• **RECORDED INFORMATION**
......

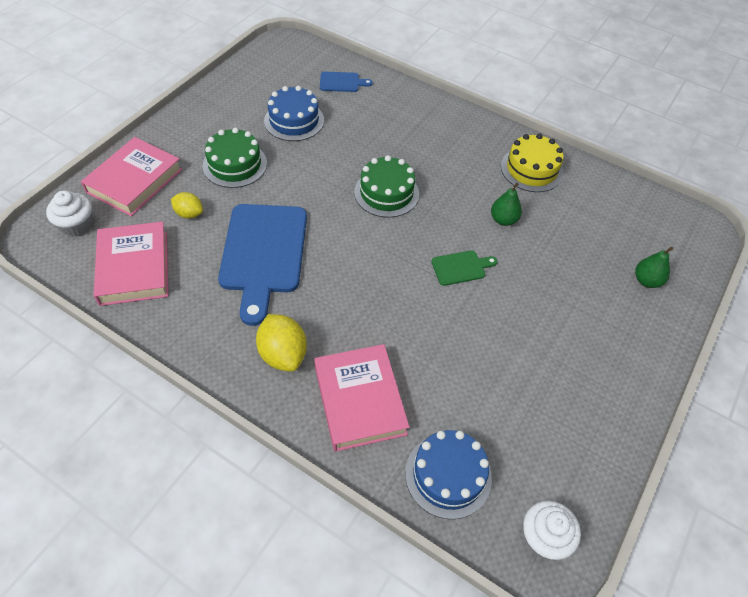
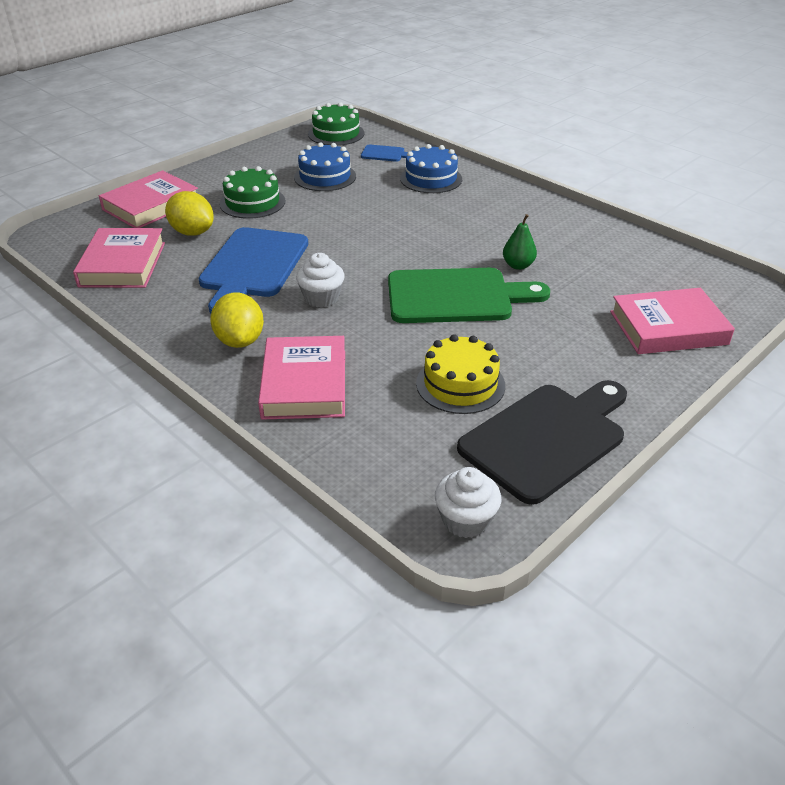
camera: 15 degrees right, 15 degrees down
white cupcake [46,191,92,236] -> white cupcake moved to [296,253,345,308]
yellow lemon [171,192,203,219] -> yellow lemon [165,191,214,236], size x1.64
green cake [354,155,419,218] -> green cake moved to [308,102,364,146]
blue cake [405,430,492,519] -> blue cake moved to [400,144,462,193]
green cutting board [431,250,498,286] -> green cutting board [388,268,550,323], size x2.24
yellow cake [501,134,563,192] -> yellow cake moved to [416,334,505,414]
green pear [635,247,673,288] -> pink book [610,288,735,354]
none -> black cutting board [457,380,627,505]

......

• **WORK REQUIRED**
For the lines from the one containing "yellow lemon [171,192,203,219]" through the end of the listing above, output each exactly and leave out the rest.

• **WRITTEN RESPONSE**
yellow lemon [171,192,203,219] -> yellow lemon [165,191,214,236], size x1.64
green cake [354,155,419,218] -> green cake moved to [308,102,364,146]
blue cake [405,430,492,519] -> blue cake moved to [400,144,462,193]
green cutting board [431,250,498,286] -> green cutting board [388,268,550,323], size x2.24
yellow cake [501,134,563,192] -> yellow cake moved to [416,334,505,414]
green pear [635,247,673,288] -> pink book [610,288,735,354]
none -> black cutting board [457,380,627,505]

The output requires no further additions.